--- Data for analysis ---
___
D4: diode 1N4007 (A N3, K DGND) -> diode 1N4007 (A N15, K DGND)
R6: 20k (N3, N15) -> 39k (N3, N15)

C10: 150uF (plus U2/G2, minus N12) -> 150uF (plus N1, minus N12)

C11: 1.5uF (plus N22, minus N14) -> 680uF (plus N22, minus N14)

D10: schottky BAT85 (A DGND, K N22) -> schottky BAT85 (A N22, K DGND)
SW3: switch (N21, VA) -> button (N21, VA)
___
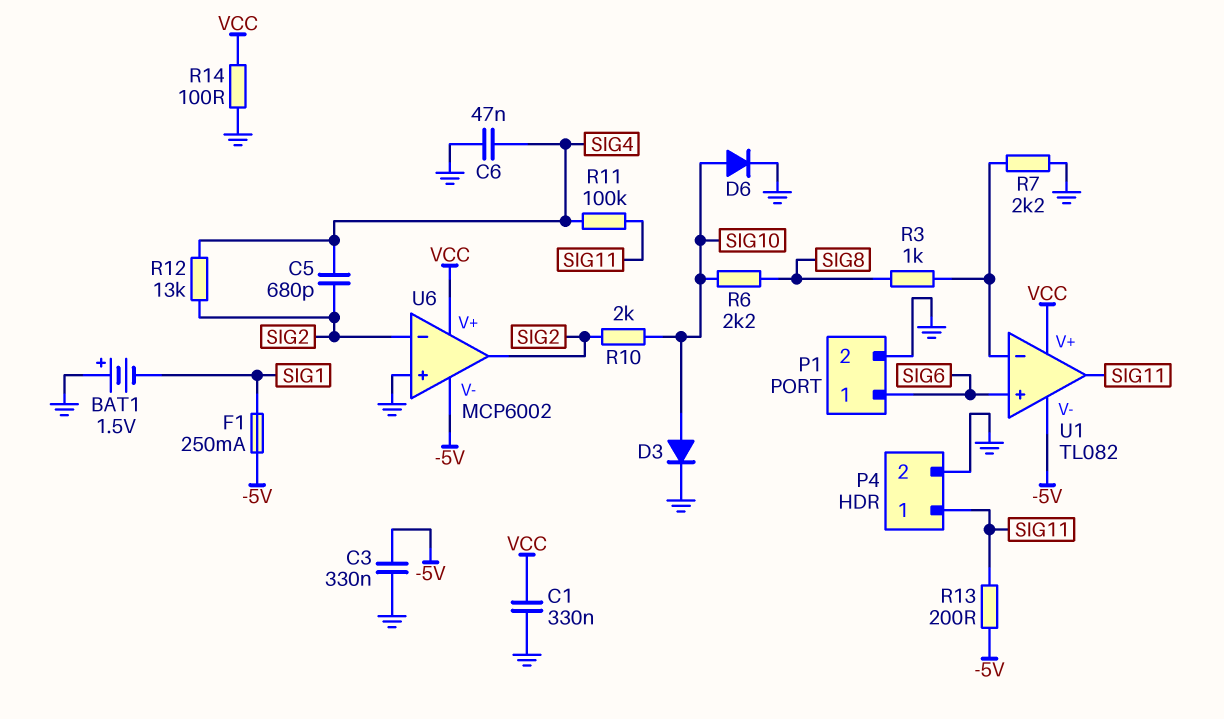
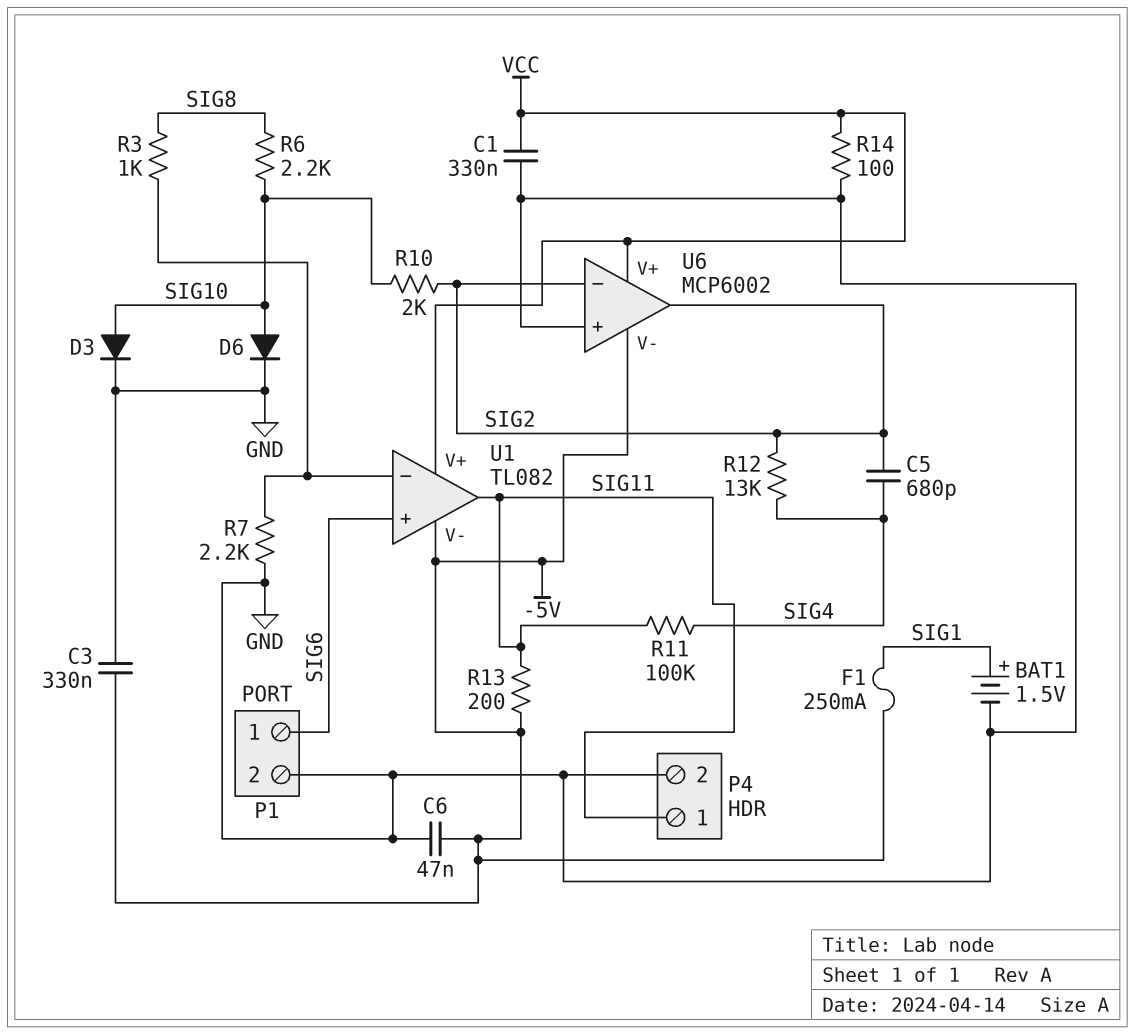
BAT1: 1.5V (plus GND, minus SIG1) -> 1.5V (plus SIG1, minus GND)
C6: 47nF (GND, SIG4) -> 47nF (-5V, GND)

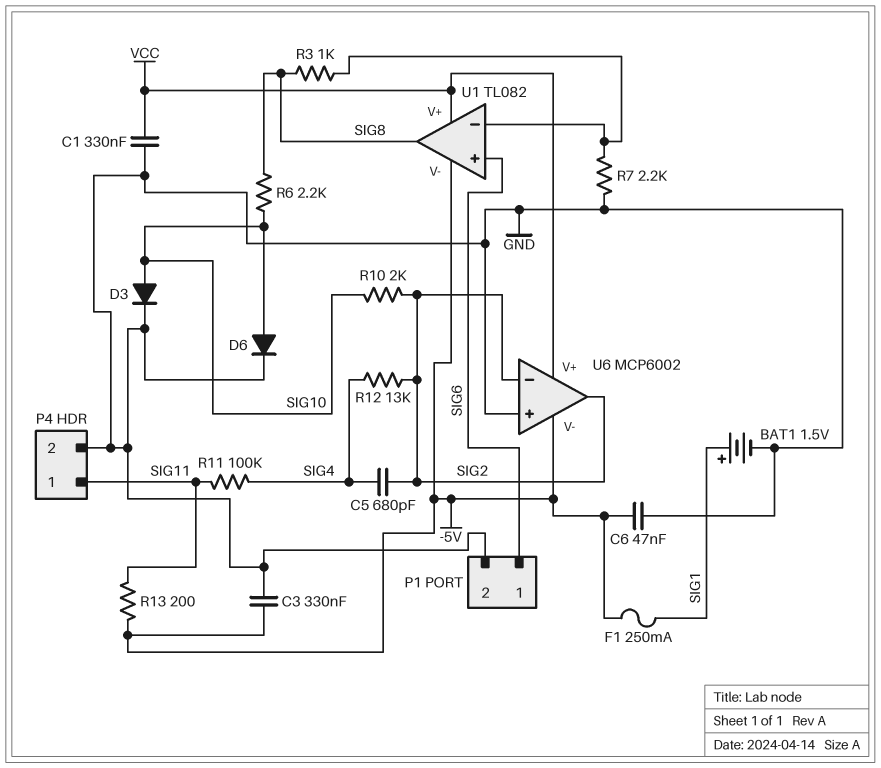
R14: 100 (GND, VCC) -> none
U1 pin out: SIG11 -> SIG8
___
--- How to complete this task ---
Find the word "minus" in the entries, then copy out every line that has it.

--- Response to the task ---
C10: 150uF (plus U2/G2, minus N12) -> 150uF (plus N1, minus N12)
C11: 1.5uF (plus N22, minus N14) -> 680uF (plus N22, minus N14)
BAT1: 1.5V (plus GND, minus SIG1) -> 1.5V (plus SIG1, minus GND)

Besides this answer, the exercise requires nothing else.